# START OF Extracted information

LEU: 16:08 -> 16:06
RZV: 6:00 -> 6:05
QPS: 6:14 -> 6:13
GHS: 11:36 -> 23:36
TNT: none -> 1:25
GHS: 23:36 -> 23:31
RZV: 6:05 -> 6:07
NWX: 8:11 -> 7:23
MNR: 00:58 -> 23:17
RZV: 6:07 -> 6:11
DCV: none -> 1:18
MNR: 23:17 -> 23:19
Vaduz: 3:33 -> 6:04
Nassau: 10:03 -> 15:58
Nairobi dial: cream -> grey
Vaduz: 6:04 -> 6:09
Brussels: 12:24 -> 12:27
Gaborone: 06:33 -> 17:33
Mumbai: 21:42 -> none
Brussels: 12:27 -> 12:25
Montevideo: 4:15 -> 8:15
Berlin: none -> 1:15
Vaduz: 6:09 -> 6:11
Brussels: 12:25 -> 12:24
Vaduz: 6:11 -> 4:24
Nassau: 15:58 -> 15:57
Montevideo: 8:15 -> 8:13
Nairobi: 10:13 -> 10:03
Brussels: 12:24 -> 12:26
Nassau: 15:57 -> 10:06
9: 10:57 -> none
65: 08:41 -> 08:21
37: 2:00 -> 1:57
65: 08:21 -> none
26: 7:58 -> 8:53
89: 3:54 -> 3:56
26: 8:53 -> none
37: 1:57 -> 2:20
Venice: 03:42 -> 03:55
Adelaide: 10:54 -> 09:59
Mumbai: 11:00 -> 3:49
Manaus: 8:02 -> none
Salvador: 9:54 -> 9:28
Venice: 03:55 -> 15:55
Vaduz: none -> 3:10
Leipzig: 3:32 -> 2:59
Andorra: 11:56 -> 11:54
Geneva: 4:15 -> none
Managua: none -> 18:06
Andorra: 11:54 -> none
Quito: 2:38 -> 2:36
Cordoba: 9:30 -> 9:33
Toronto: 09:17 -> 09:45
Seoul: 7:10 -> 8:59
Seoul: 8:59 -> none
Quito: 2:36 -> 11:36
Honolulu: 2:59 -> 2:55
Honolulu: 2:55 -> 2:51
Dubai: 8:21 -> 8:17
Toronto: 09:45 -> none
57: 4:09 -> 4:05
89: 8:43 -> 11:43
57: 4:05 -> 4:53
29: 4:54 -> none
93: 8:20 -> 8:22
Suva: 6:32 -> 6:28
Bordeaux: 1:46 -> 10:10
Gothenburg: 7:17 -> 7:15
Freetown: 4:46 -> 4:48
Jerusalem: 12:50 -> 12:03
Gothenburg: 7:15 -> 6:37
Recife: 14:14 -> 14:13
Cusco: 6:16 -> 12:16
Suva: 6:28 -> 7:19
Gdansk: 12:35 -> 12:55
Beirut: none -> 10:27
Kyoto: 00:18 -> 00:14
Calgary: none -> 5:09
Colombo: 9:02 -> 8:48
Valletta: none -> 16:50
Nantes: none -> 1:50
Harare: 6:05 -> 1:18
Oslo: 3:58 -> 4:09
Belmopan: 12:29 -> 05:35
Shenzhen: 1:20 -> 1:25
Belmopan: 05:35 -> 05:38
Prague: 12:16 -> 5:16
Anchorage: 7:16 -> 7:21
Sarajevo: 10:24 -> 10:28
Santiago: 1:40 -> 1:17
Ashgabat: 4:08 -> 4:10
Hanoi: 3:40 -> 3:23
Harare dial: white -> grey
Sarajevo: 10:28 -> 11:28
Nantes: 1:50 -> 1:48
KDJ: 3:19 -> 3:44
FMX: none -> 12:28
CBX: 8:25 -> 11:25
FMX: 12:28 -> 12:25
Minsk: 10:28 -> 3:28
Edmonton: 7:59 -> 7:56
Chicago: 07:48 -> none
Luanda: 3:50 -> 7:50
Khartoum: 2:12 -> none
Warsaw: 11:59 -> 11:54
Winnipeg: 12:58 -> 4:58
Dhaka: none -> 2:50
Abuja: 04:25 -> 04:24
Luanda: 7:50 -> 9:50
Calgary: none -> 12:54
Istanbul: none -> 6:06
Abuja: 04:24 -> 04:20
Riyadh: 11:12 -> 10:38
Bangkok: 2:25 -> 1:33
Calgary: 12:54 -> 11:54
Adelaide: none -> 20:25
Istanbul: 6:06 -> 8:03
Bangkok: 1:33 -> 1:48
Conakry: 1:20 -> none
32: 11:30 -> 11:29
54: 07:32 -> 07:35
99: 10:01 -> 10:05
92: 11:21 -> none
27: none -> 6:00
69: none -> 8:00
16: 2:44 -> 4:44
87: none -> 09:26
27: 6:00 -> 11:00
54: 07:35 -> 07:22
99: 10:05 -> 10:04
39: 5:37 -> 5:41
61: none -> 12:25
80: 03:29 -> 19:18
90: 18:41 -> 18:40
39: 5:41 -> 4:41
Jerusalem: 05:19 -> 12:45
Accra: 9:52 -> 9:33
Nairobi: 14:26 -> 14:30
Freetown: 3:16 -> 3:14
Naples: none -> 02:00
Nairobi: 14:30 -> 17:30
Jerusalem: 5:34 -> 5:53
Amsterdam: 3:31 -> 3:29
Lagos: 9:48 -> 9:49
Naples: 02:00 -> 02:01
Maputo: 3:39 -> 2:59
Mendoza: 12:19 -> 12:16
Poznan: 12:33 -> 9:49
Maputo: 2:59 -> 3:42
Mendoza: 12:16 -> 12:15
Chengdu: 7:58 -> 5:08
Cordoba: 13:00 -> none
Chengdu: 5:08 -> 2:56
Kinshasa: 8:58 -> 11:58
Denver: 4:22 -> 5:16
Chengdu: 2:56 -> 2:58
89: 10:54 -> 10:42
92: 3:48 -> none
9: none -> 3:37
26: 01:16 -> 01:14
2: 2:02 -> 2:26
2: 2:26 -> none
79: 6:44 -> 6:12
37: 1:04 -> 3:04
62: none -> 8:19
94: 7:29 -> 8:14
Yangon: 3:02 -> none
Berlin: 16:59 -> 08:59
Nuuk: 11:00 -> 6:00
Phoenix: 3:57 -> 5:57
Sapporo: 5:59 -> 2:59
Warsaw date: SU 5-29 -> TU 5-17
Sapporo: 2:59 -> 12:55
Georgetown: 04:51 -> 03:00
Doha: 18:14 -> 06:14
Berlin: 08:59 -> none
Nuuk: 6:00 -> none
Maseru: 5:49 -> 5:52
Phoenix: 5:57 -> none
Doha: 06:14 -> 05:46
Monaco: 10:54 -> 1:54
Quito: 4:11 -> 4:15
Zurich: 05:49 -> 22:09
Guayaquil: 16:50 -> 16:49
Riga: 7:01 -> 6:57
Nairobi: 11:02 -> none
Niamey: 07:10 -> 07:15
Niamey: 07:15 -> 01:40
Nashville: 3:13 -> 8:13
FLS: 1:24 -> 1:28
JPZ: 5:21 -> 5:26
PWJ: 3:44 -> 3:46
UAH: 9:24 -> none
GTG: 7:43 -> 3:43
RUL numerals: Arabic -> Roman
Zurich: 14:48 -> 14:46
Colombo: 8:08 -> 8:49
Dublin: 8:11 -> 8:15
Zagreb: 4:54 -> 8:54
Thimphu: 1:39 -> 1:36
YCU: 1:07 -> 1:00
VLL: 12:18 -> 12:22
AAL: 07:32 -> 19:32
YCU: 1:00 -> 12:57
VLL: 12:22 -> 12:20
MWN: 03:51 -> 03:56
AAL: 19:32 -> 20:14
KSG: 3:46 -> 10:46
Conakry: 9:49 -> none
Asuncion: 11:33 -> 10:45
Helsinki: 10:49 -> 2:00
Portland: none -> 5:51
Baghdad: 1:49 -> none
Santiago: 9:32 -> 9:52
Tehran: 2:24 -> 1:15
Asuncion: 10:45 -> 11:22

# END OF Extracted information

→ Written task
Please state how many lines of the data above contain the string "Gothenburg", giving only the number.

→ The solution
2